> **DIRECTIONS FOR THIS TASK**:
Find each line of the data below that contains the string "fabric", and copy those lines. Case counts.

> **MATERIAL FOR THIS EXERCISE**:
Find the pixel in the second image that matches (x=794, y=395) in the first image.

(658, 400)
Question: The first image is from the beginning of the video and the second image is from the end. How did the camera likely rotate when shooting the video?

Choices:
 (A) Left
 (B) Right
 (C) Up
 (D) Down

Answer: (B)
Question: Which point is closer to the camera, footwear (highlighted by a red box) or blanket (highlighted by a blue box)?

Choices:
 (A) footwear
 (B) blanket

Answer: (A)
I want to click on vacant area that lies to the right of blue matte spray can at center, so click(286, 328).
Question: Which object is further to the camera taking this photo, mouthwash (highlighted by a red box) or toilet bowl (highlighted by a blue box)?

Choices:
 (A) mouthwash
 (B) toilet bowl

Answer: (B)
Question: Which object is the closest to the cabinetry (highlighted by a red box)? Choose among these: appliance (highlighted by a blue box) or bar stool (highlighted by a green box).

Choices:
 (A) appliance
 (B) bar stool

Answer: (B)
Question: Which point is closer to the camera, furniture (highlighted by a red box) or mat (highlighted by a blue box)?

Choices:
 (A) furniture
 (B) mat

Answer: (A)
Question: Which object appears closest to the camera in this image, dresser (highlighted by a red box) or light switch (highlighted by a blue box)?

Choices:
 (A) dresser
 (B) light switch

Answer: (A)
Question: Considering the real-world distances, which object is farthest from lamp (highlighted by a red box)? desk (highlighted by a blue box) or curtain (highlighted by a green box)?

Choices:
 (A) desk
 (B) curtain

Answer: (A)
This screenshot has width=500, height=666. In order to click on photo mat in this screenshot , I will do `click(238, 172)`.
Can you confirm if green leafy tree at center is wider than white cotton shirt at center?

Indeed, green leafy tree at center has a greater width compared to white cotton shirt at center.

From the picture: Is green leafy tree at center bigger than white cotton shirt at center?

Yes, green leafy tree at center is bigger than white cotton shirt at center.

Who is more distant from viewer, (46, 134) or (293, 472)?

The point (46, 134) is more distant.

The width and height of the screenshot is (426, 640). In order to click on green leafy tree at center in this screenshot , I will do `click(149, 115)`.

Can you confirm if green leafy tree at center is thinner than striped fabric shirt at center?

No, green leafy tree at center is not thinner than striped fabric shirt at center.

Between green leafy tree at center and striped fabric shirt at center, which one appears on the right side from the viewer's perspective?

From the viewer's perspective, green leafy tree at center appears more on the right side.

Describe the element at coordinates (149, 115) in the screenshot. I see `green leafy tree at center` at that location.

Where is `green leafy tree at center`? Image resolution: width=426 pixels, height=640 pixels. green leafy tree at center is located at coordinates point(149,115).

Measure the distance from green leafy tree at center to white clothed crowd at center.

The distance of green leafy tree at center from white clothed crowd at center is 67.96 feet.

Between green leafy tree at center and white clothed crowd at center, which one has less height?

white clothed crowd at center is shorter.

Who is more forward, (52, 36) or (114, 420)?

> **RESPONSE TO THIS TASK**:
Can you confirm if green leafy tree at center is thinner than striped fabric shirt at center?
No, green leafy tree at center is not thinner than striped fabric shirt at center.
Between green leafy tree at center and striped fabric shirt at center, which one appears on the right side from the viewer's perspective?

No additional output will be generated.